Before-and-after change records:
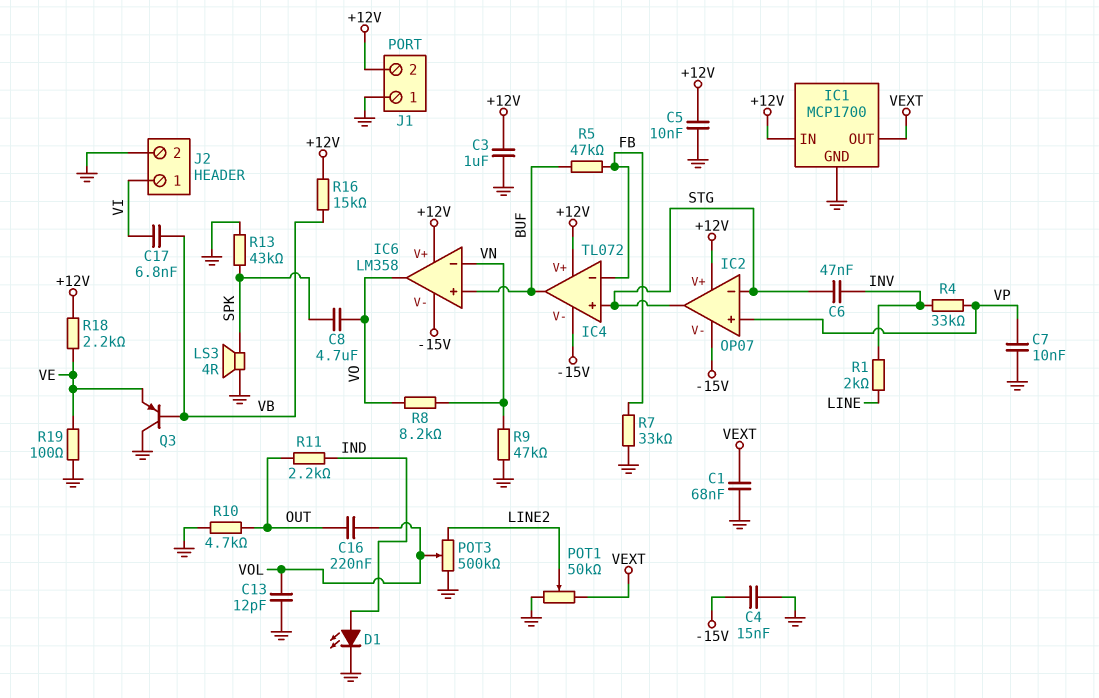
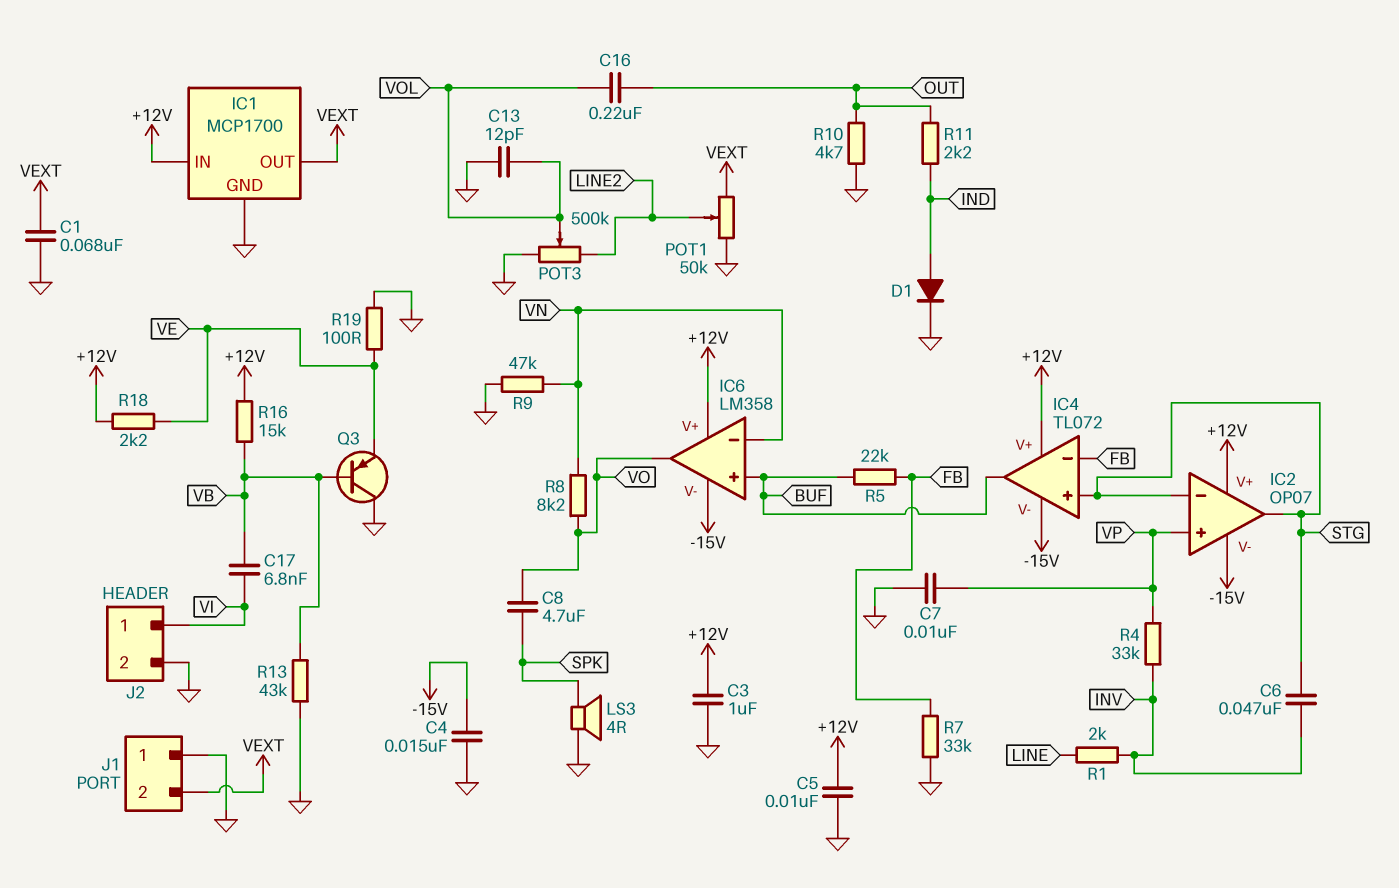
D1: LED (A IND, K GND) -> diode (A IND, K GND)
J1 pin 2: +12V -> VEXT
R5: 47k (BUF, FB) -> 22k (BUF, FB)
R13: 43k (GND, SPK) -> 43k (GND, VB)

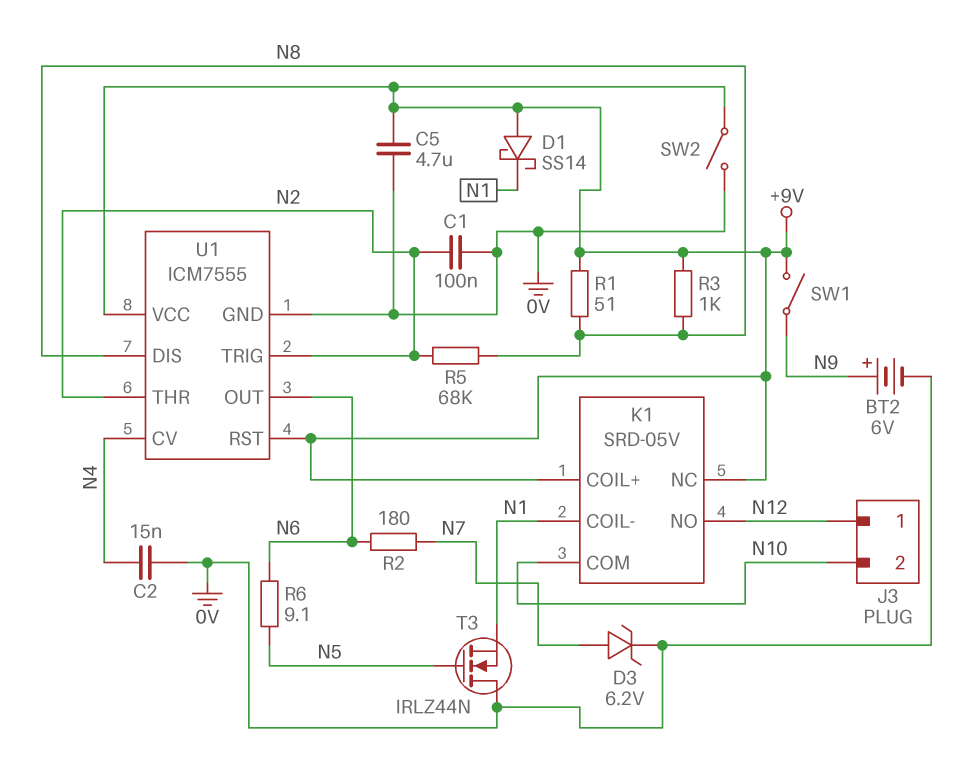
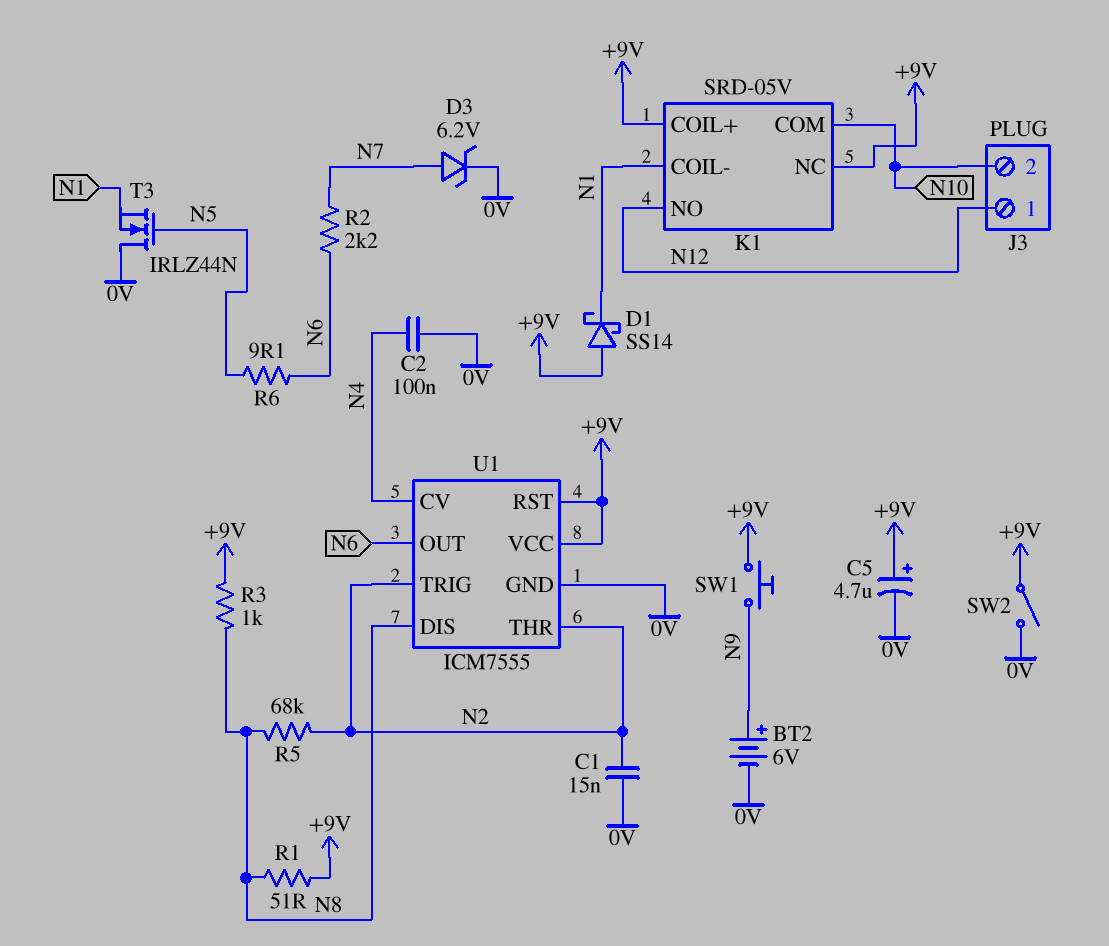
C1: 100nF (0V, N2) -> 15nF (0V, N2)
C2: 15nF (0V, N4) -> 100nF (0V, N4)
C5: 4.7uF (+9V, 0V) -> 4.7uF (plus +9V, minus 0V)
R2: 180 (N6, N7) -> 2.2k (N6, N7)
SW1: switch (+9V, N9) -> button (+9V, N9)

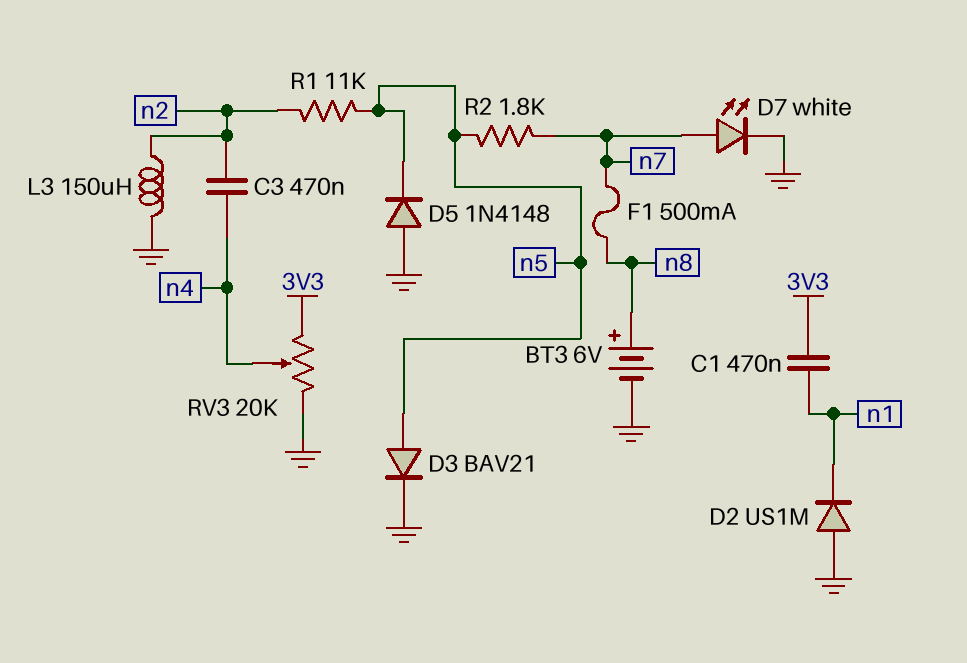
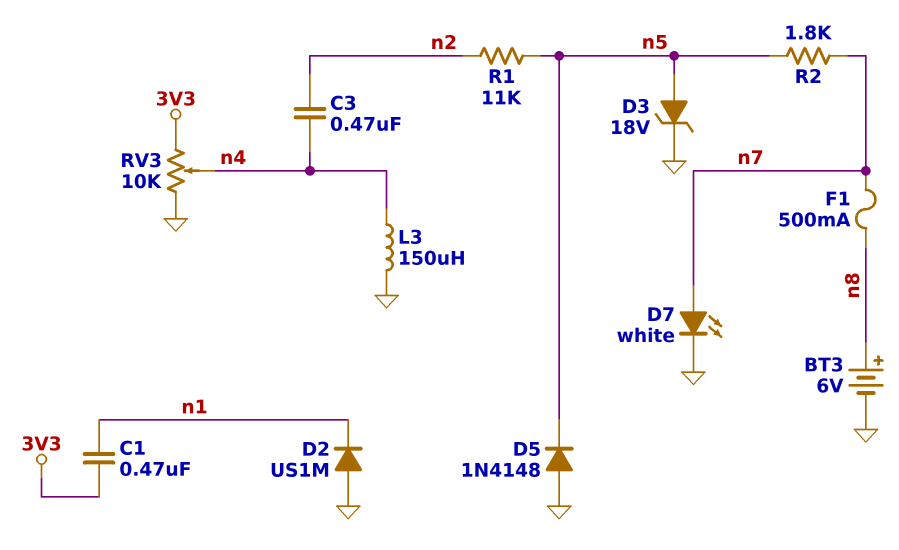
D3: diode BAV21 (A n5, K GND) -> zener 18V (A n5, K GND)
L3: 150uH (GND, n2) -> 150uH (GND, n4)
RV3: 20k (3V3, GND, wiper n4) -> 10k (3V3, GND, wiper n4)

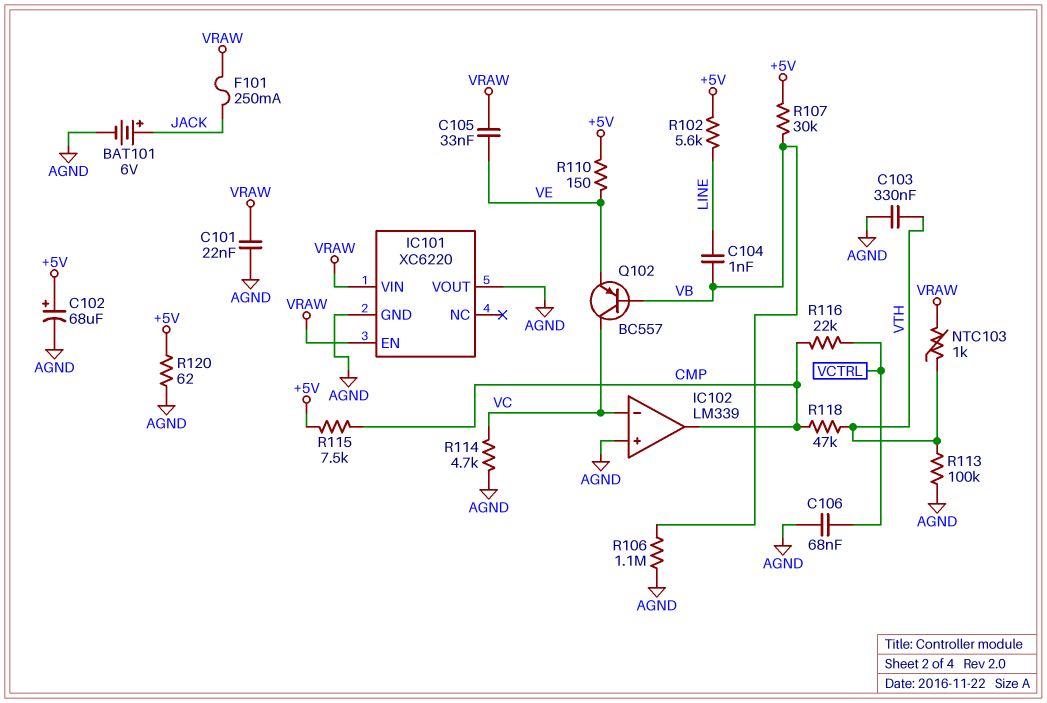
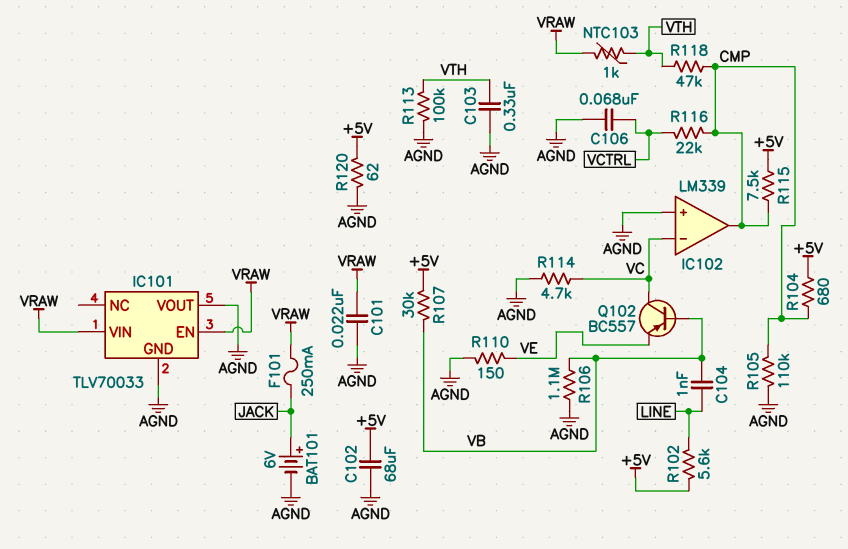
C102: 68uF (plus +5V, minus AGND) -> 68uF (+5V, AGND)
C105: 33nF (VE, VRAW) -> none
IC101: XC6220 -> TLV70033
R104: none -> 680 (+5V, CMP)
R105: none -> 110k (AGND, CMP)
R110: 150 (+5V, VE) -> 150 (AGND, VE)

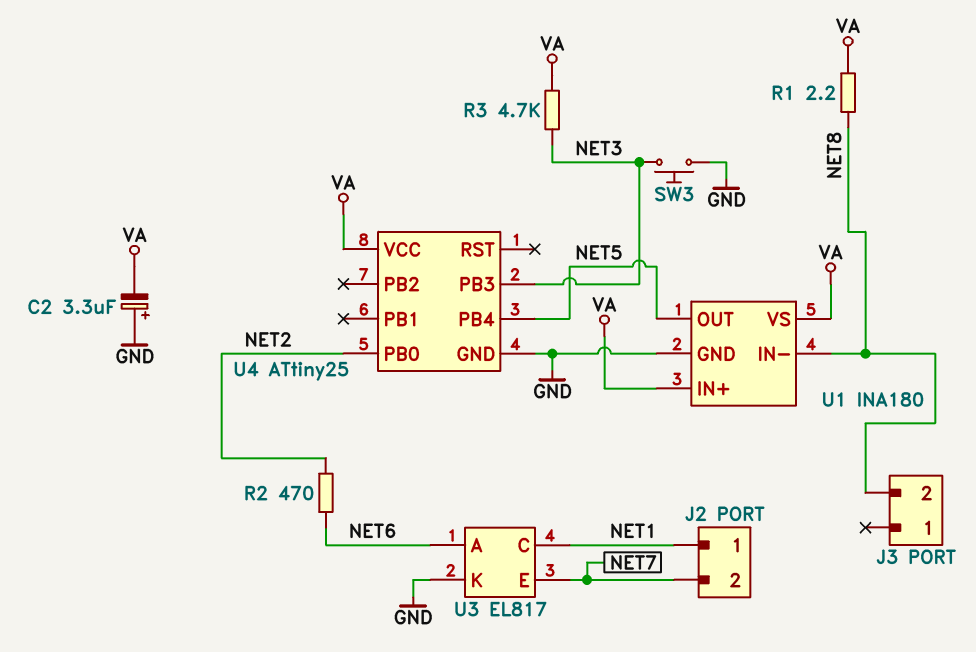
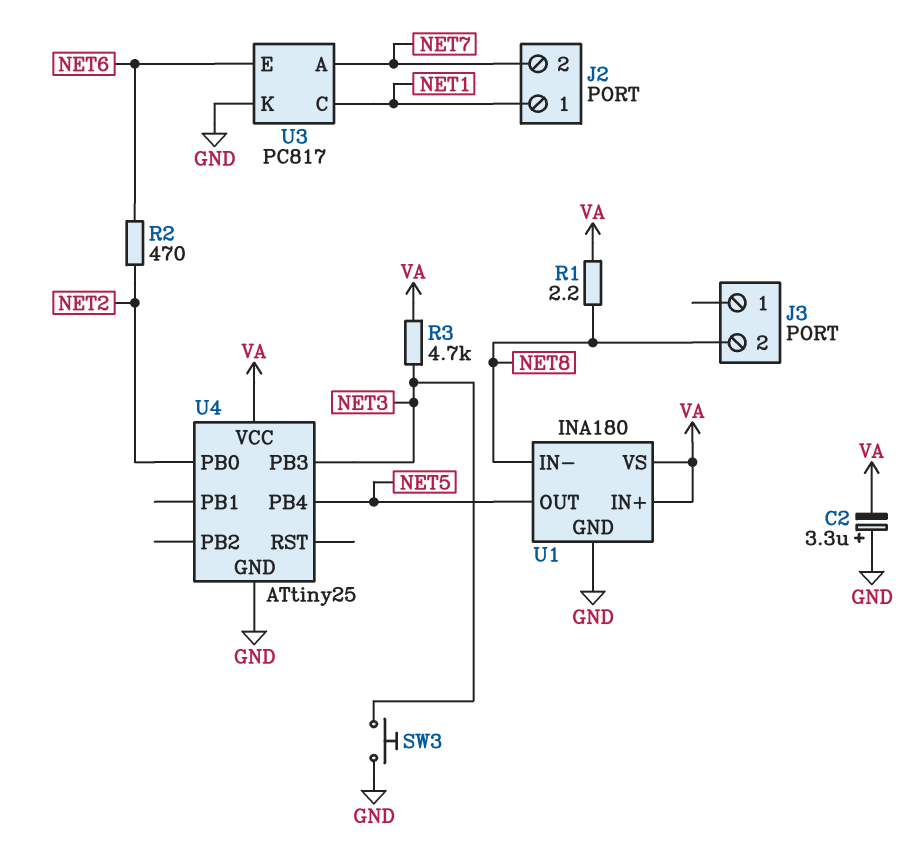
U3: EL817 -> PC817
U3 pin A: NET6 -> NET7
U3 pin E: NET7 -> NET6

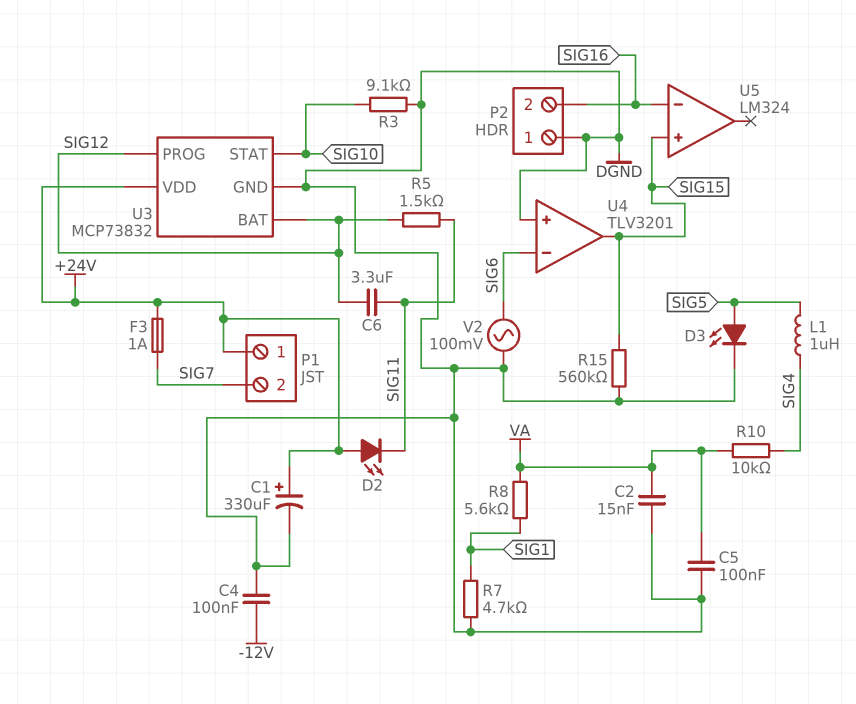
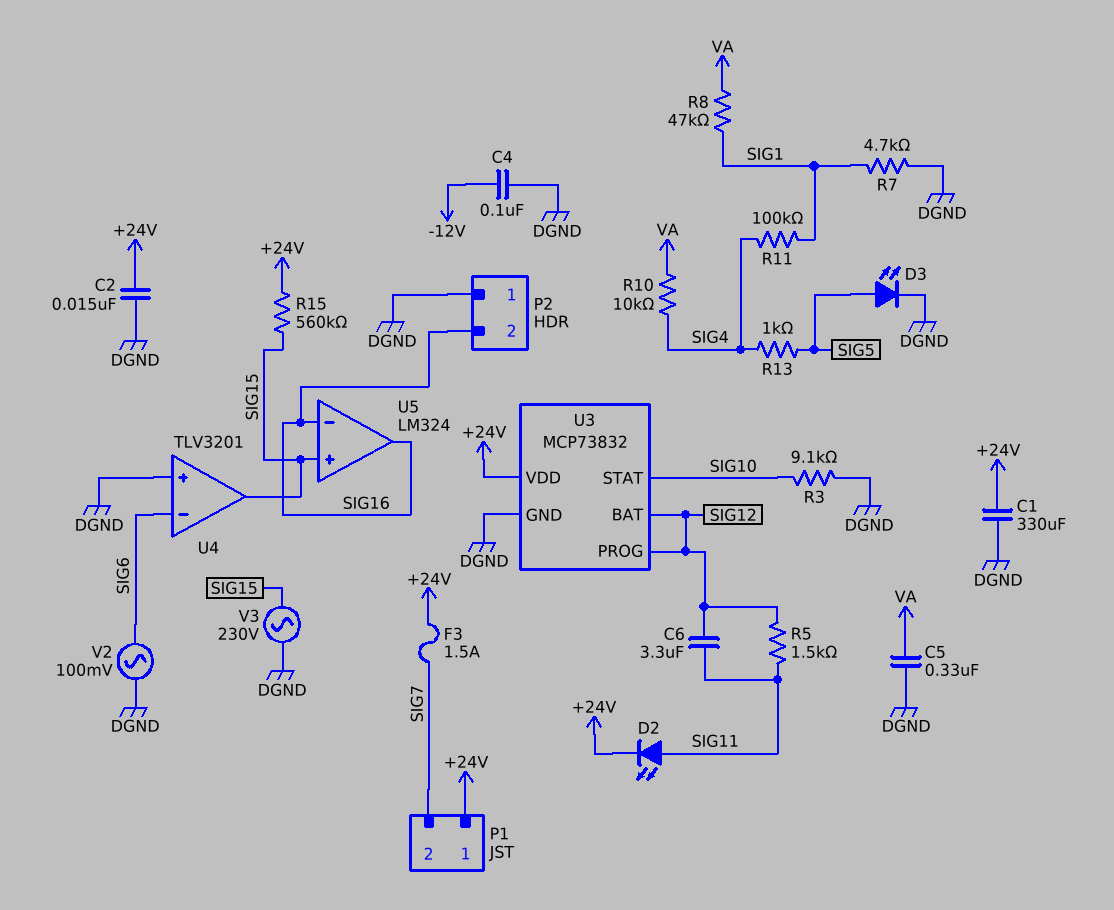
C1: 330uF (plus +24V, minus DGND) -> 330uF (+24V, DGND)
C2: 15nF (DGND, VA) -> 15nF (+24V, DGND)
C5: 100nF (DGND, VA) -> 330nF (DGND, VA)
D2: LED (A +24V, K SIG11) -> LED (A SIG11, K +24V)
F3: 1A (+24V, SIG7) -> 1.5A (+24V, SIG7)
L1: 1uH (SIG4, SIG5) -> none
R8: 5.6k (SIG1, VA) -> 47k (SIG1, VA)
R11: none -> 100k (SIG1, SIG4)
R13: none -> 1k (SIG4, SIG5)
R15: 560k (DGND, SIG15) -> 560k (+24V, SIG15)
U5 pin out: none -> SIG16
V3: none -> AC 230V (DGND, SIG15)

**WORK ORDER**
Extract every line above containing the word "DGND".

**RESPONSE TO THIS TASK**
C1: 330uF (plus +24V, minus DGND) -> 330uF (+24V, DGND)
C2: 15nF (DGND, VA) -> 15nF (+24V, DGND)
C5: 100nF (DGND, VA) -> 330nF (DGND, VA)
R15: 560k (DGND, SIG15) -> 560k (+24V, SIG15)
V3: none -> AC 230V (DGND, SIG15)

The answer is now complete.